## start EXTRACTED RECORDS

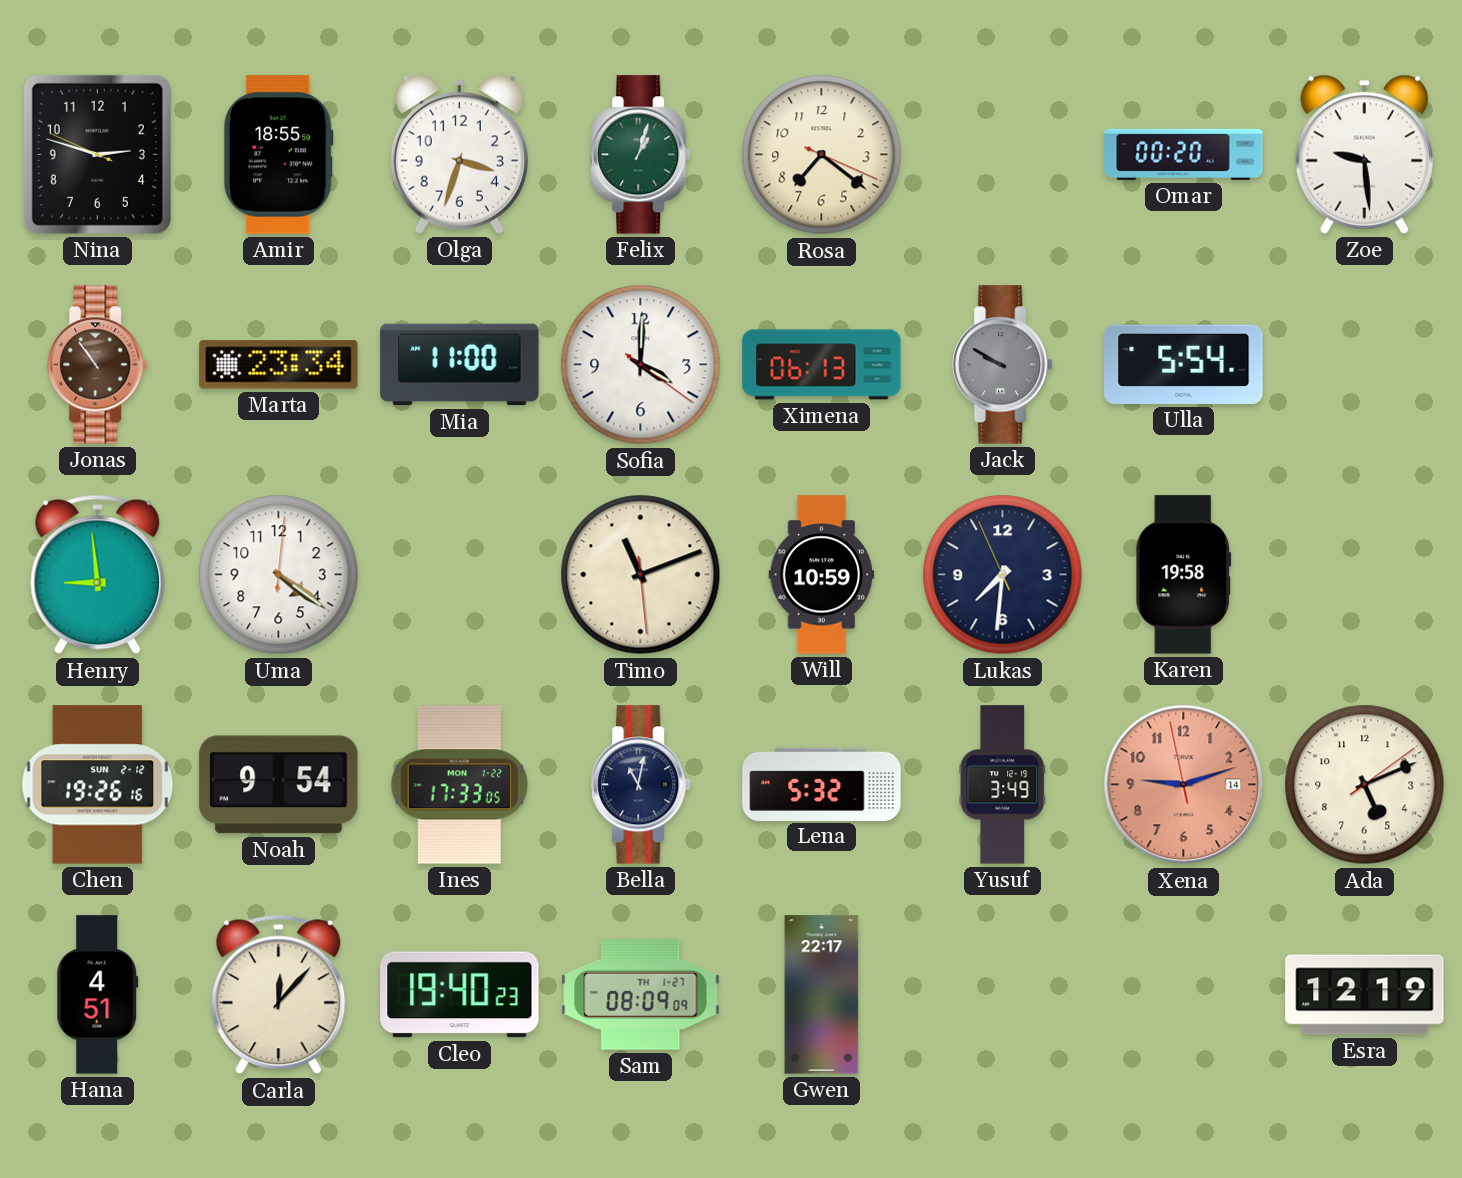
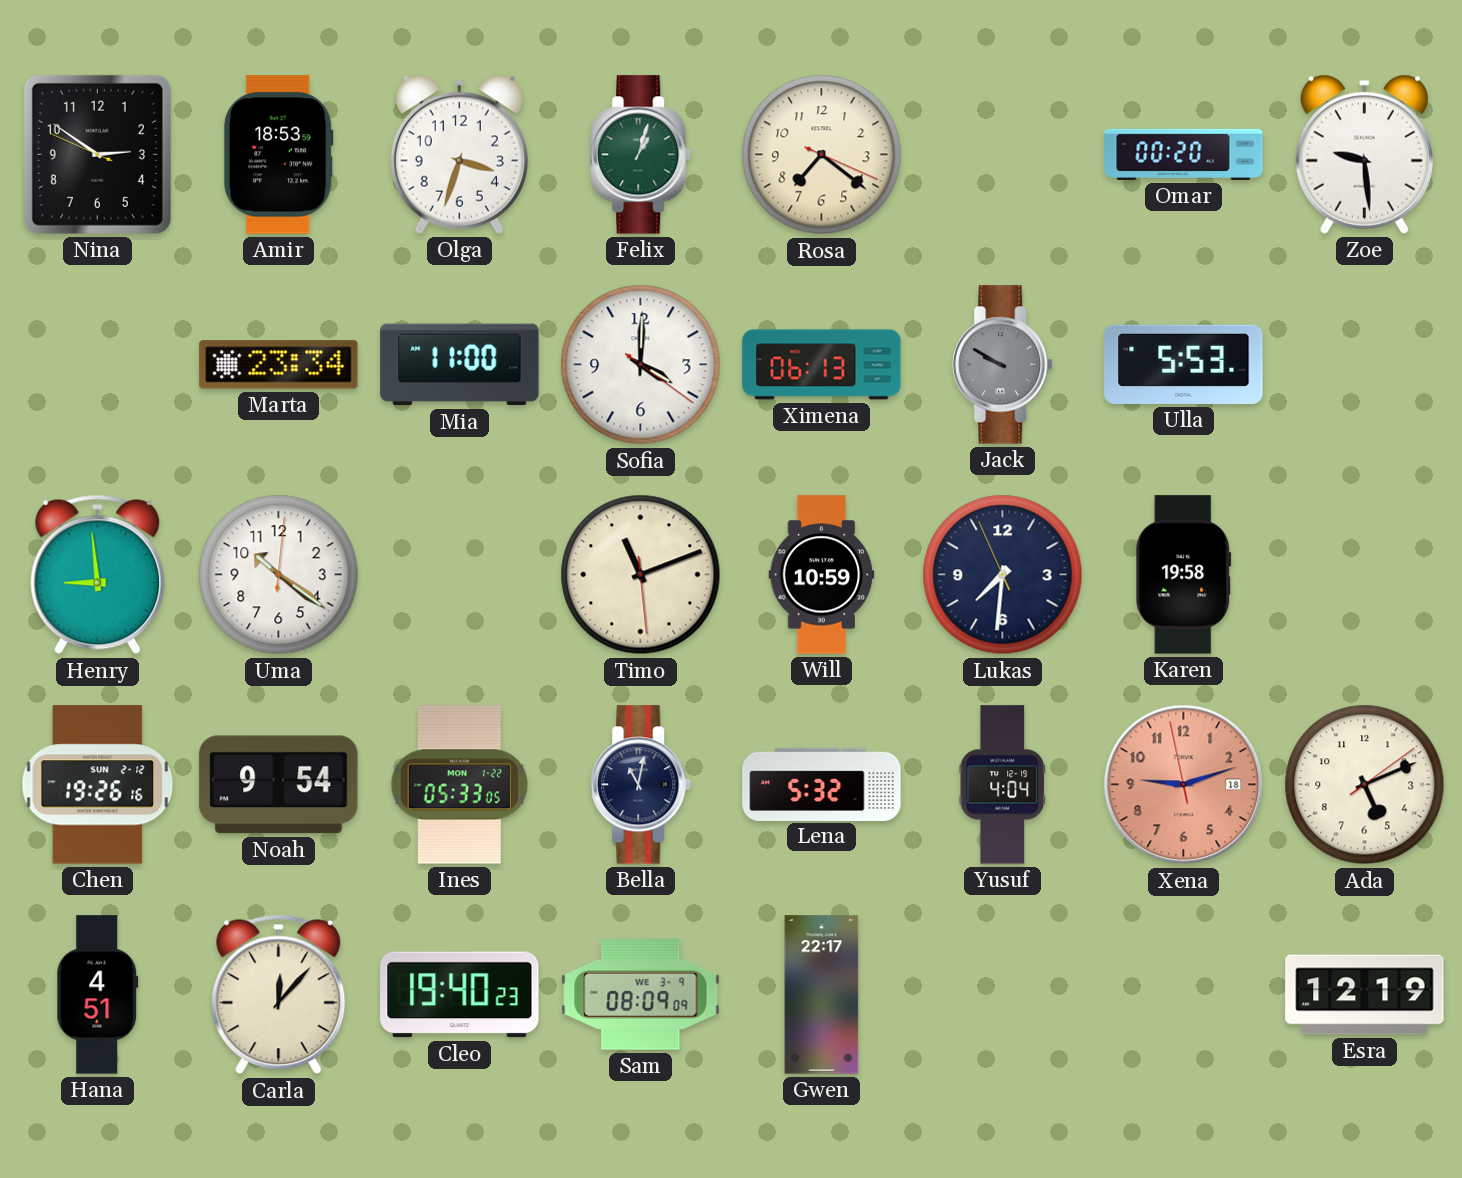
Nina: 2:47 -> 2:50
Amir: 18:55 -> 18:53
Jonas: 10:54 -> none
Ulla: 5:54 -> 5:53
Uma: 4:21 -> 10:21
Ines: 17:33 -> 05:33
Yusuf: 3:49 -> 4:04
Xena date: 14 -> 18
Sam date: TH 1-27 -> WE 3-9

## end EXTRACTED RECORDS

REQUIREMENT – Arrange every line of the rows above as a numbered list, skipping any blank lines and leaving the pictures out.

SOLVED PROBLEM –
1. Nina: 2:47 -> 2:50
2. Amir: 18:55 -> 18:53
3. Jonas: 10:54 -> none
4. Ulla: 5:54 -> 5:53
5. Uma: 4:21 -> 10:21
6. Ines: 17:33 -> 05:33
7. Yusuf: 3:49 -> 4:04
8. Xena date: 14 -> 18
9. Sam date: TH 1-27 -> WE 3-9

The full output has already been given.